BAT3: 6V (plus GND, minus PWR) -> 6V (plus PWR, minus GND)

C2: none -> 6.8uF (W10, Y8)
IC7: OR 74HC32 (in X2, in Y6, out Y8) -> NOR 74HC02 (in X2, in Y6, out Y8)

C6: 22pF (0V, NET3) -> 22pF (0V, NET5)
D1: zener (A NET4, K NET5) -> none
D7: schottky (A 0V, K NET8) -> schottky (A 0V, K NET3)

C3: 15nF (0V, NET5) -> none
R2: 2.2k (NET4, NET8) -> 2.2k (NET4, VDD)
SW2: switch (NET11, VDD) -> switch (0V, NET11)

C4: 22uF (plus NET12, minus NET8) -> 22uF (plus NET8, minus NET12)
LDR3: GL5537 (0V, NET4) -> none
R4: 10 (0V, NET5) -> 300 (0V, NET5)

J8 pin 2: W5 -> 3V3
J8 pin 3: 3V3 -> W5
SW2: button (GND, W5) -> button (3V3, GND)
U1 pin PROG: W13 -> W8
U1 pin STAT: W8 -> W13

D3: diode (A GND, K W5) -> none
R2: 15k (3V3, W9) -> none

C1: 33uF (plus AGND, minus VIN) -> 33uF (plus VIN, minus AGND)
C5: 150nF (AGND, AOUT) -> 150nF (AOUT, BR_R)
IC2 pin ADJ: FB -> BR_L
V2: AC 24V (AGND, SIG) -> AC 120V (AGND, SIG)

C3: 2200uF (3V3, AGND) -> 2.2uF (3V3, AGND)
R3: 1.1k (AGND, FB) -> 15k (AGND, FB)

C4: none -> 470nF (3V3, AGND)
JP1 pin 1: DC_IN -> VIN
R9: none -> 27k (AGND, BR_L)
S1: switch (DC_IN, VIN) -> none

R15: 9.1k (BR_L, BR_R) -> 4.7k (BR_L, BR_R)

▬▬▬▬▬▬

(Task goal): Repeat the entries verbatim through the line with "J8 pin 2: W5 -> 3V3".

(Exercise output):
BAT3: 6V (plus GND, minus PWR) -> 6V (plus PWR, minus GND)

C2: none -> 6.8uF (W10, Y8)
IC7: OR 74HC32 (in X2, in Y6, out Y8) -> NOR 74HC02 (in X2, in Y6, out Y8)

C6: 22pF (0V, NET3) -> 22pF (0V, NET5)
D1: zener (A NET4, K NET5) -> none
D7: schottky (A 0V, K NET8) -> schottky (A 0V, K NET3)

C3: 15nF (0V, NET5) -> none
R2: 2.2k (NET4, NET8) -> 2.2k (NET4, VDD)
SW2: switch (NET11, VDD) -> switch (0V, NET11)

C4: 22uF (plus NET12, minus NET8) -> 22uF (plus NET8, minus NET12)
LDR3: GL5537 (0V, NET4) -> none
R4: 10 (0V, NET5) -> 300 (0V, NET5)

J8 pin 2: W5 -> 3V3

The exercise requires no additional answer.